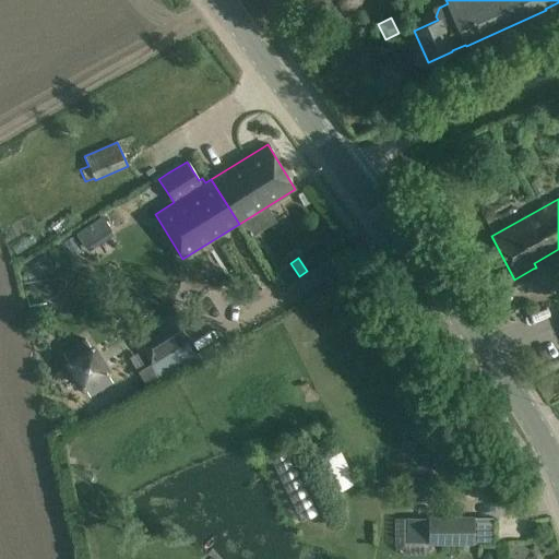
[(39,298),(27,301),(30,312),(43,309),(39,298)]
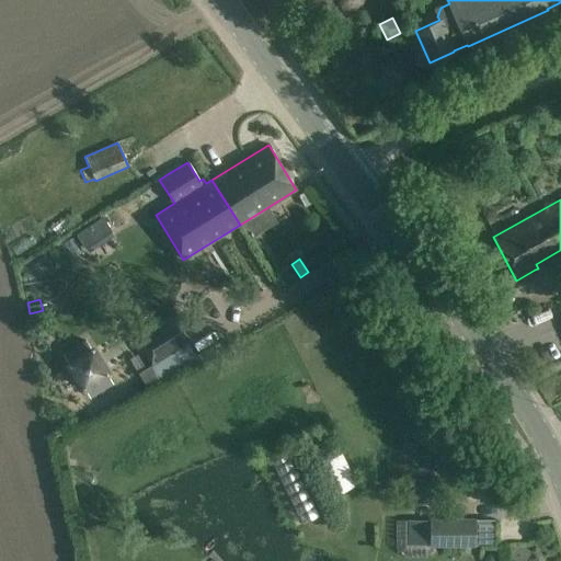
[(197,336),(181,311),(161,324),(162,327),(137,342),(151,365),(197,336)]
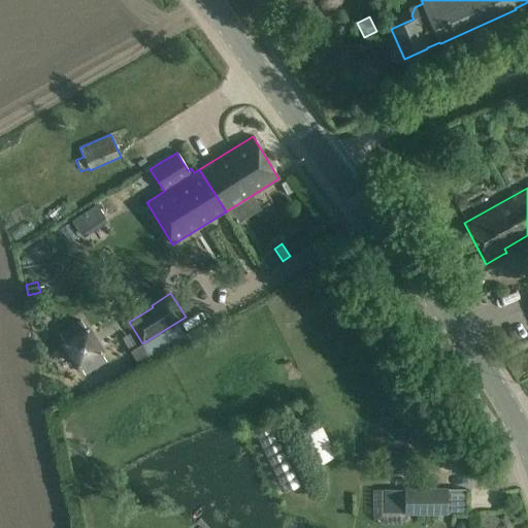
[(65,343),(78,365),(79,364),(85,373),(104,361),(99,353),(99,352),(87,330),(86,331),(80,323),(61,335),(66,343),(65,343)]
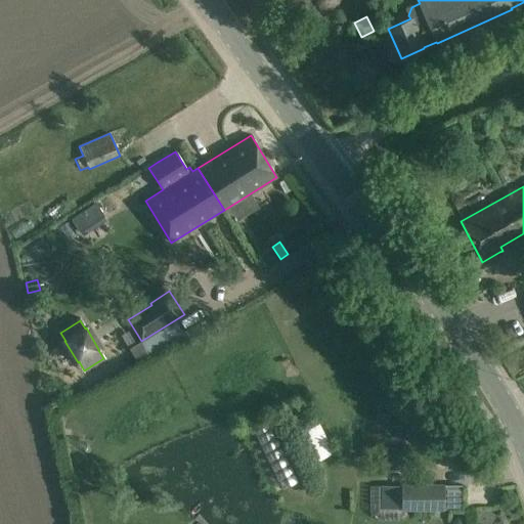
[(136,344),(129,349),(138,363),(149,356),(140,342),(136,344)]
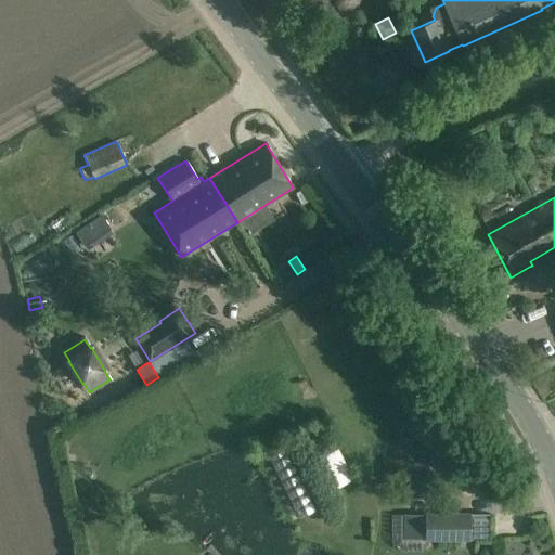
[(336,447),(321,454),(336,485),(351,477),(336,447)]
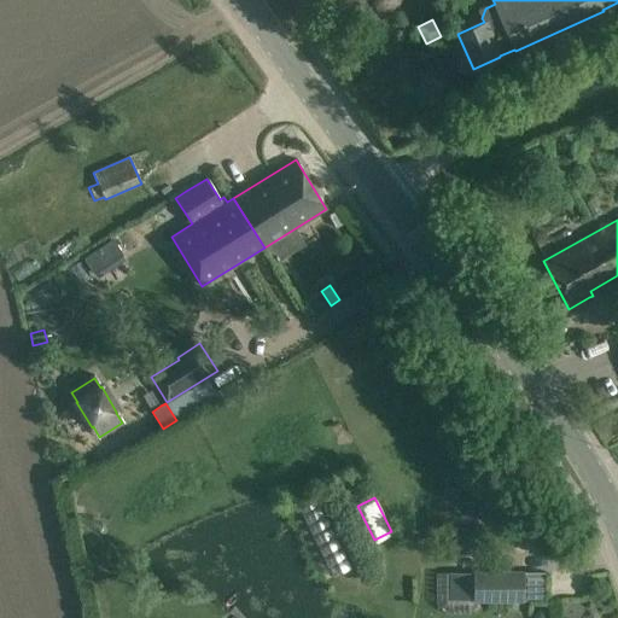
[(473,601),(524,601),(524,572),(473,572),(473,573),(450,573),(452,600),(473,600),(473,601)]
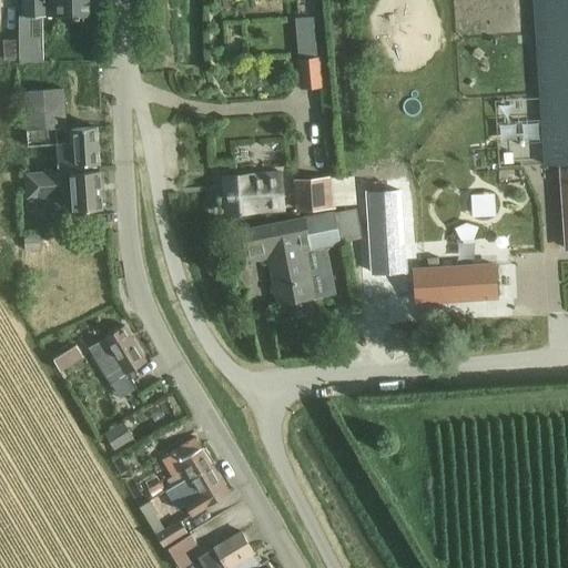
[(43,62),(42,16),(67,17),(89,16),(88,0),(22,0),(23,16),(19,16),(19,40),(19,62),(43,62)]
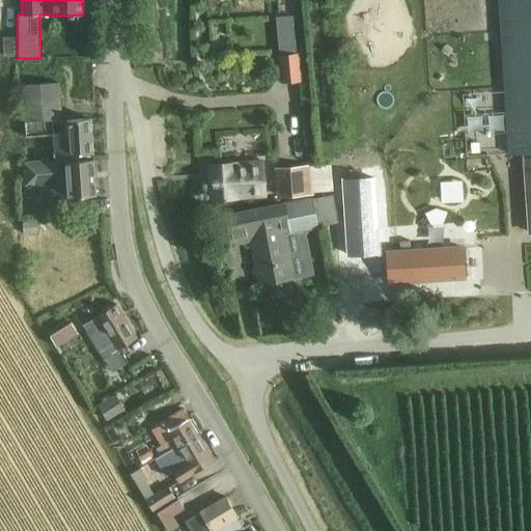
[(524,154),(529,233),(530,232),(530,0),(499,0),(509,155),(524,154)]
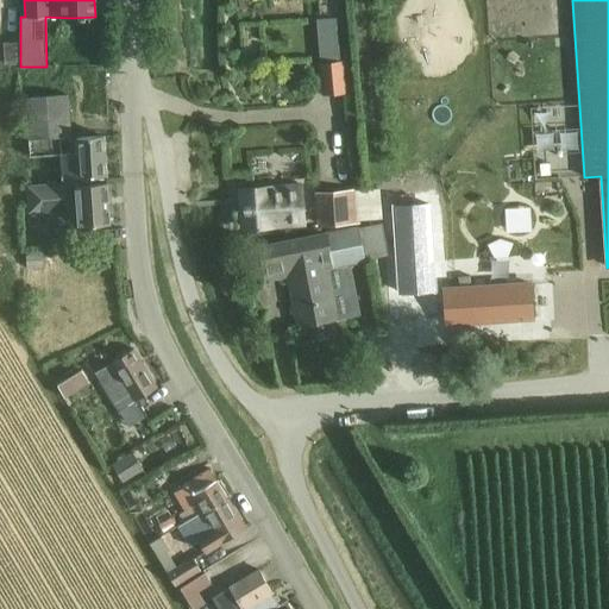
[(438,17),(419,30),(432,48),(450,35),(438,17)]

REQUIRED ACTION:
Could you repeat all of the material exactly? Pictures should not be copied.

EXERCISE OUTPUT:
[(39,298),(27,301),(30,312),(43,309),(39,298)]
[(197,336),(181,311),(161,324),(162,327),(137,342),(151,365),(197,336)]
[(65,343),(78,365),(79,364),(85,373),(104,361),(99,353),(99,352),(87,330),(86,331),(80,323),(61,335),(66,343),(65,343)]
[(136,344),(129,349),(138,363),(149,356),(140,342),(136,344)]
[(336,447),(321,454),(336,485),(351,477),(336,447)]
[(473,601),(524,601),(524,572),(473,572),(473,573),(450,573),(452,600),(473,600),(473,601)]
[(43,62),(42,16),(67,17),(89,16),(88,0),(22,0),(23,16),(19,16),(19,40),(19,62),(43,62)]
[(524,154),(529,233),(530,232),(530,0),(499,0),(509,155),(524,154)]
[(438,17),(419,30),(432,48),(450,35),(438,17)]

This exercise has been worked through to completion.